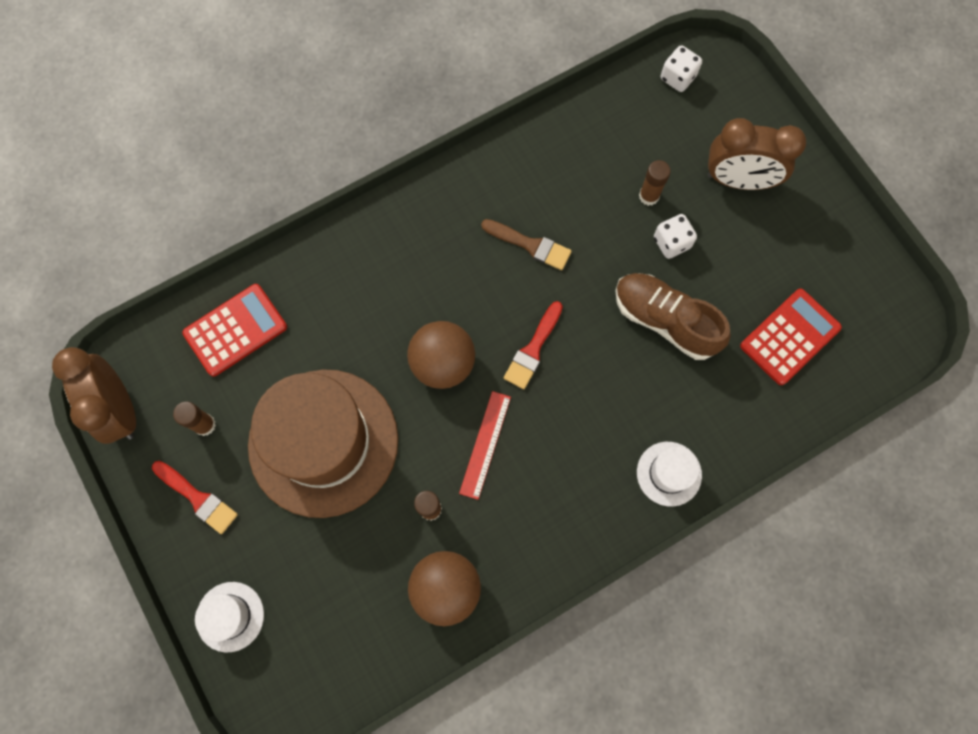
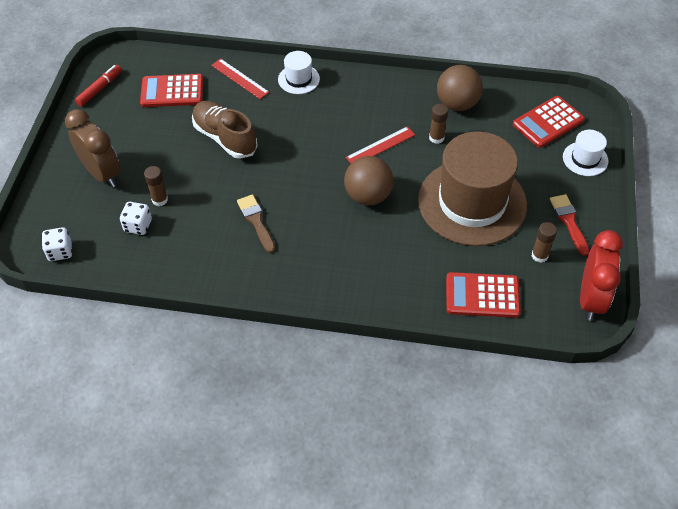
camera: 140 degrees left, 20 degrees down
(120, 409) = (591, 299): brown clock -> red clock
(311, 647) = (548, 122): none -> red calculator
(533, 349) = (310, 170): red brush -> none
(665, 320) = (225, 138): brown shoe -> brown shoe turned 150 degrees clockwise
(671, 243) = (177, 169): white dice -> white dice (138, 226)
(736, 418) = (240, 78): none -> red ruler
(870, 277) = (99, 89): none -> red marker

+ + +

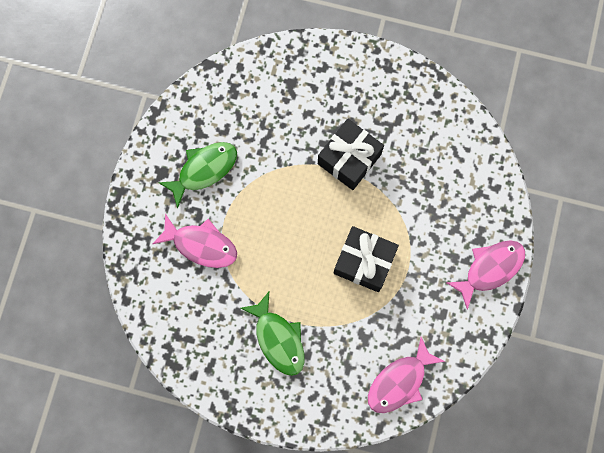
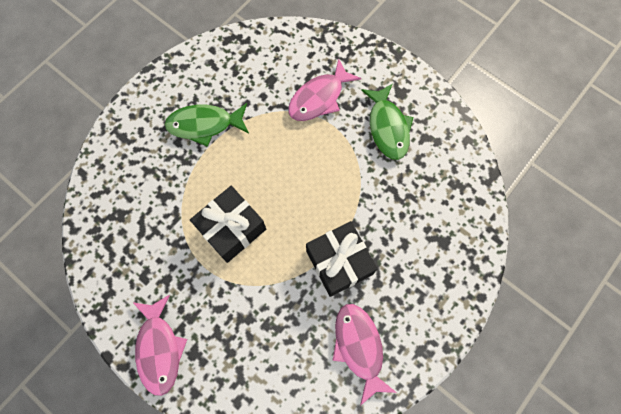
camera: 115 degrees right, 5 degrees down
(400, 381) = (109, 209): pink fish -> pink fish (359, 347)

+ + +

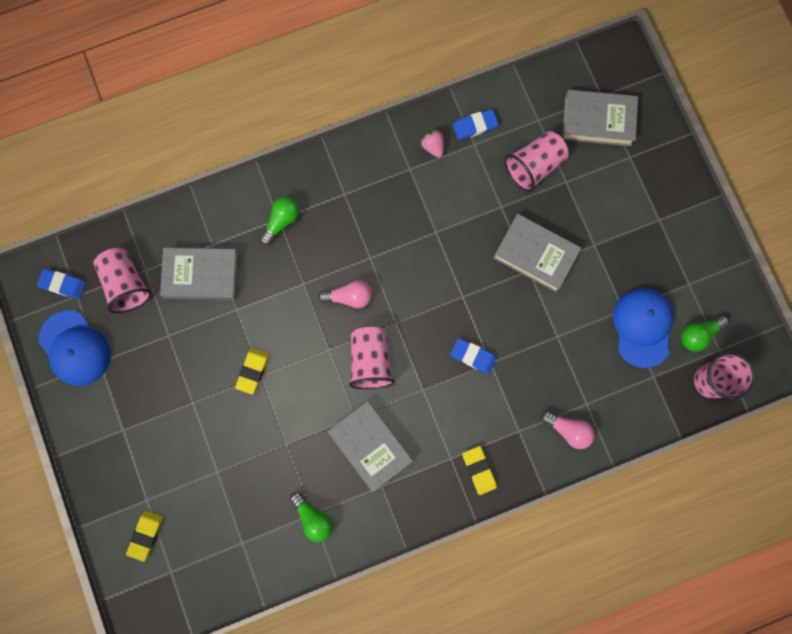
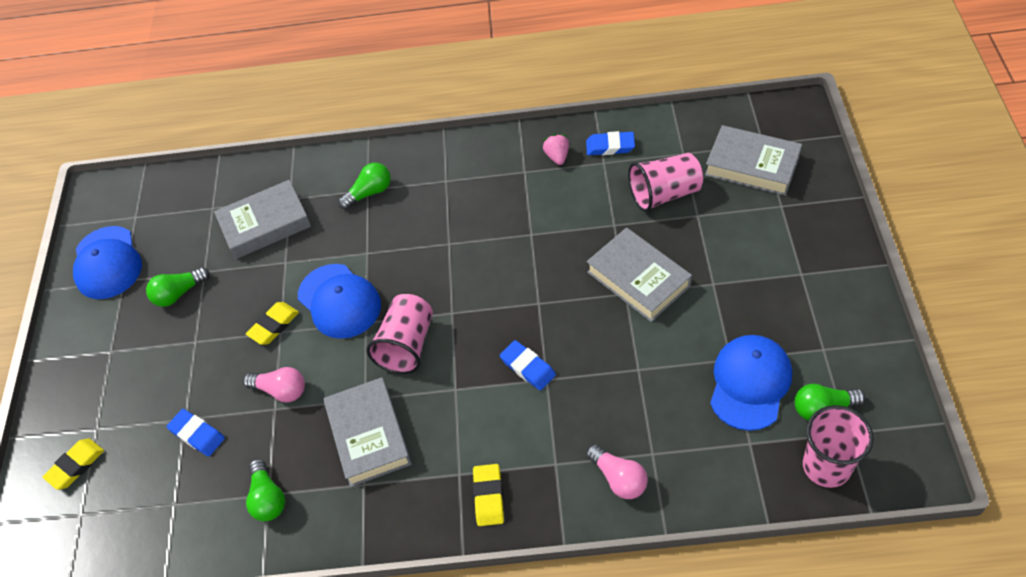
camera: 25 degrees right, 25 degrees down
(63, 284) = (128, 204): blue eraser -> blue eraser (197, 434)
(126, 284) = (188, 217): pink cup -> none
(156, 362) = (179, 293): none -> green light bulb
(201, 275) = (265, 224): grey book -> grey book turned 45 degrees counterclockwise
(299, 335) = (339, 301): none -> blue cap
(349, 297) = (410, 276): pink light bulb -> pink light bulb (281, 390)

+ + +

Considering only the material above, set down every line from the one with "(63, 284) = (128, 204): blue" to the one with "(349, 297) = (410, 276): pink", inclusive, exactly as written.

(63, 284) = (128, 204): blue eraser -> blue eraser (197, 434)
(126, 284) = (188, 217): pink cup -> none
(156, 362) = (179, 293): none -> green light bulb
(201, 275) = (265, 224): grey book -> grey book turned 45 degrees counterclockwise
(299, 335) = (339, 301): none -> blue cap
(349, 297) = (410, 276): pink light bulb -> pink light bulb (281, 390)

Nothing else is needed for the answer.